Task:
As the lines appear below, please set them down exactly, starting at the first and finishing with the one containing "label.py: [700,624,1037,786] ->".

Supplied data:
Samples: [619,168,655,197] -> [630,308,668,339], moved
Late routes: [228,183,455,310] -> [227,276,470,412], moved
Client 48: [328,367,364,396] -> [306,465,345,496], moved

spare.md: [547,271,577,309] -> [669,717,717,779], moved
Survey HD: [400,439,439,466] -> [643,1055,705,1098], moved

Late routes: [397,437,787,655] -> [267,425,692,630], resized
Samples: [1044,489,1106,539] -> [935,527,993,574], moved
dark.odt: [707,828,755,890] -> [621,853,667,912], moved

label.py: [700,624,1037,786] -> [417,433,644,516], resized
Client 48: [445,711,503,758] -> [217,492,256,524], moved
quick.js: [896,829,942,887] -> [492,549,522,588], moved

Worked solution:
Samples: [619,168,655,197] -> [630,308,668,339], moved
Late routes: [228,183,455,310] -> [227,276,470,412], moved
Client 48: [328,367,364,396] -> [306,465,345,496], moved

spare.md: [547,271,577,309] -> [669,717,717,779], moved
Survey HD: [400,439,439,466] -> [643,1055,705,1098], moved

Late routes: [397,437,787,655] -> [267,425,692,630], resized
Samples: [1044,489,1106,539] -> [935,527,993,574], moved
dark.odt: [707,828,755,890] -> [621,853,667,912], moved

label.py: [700,624,1037,786] -> [417,433,644,516], resized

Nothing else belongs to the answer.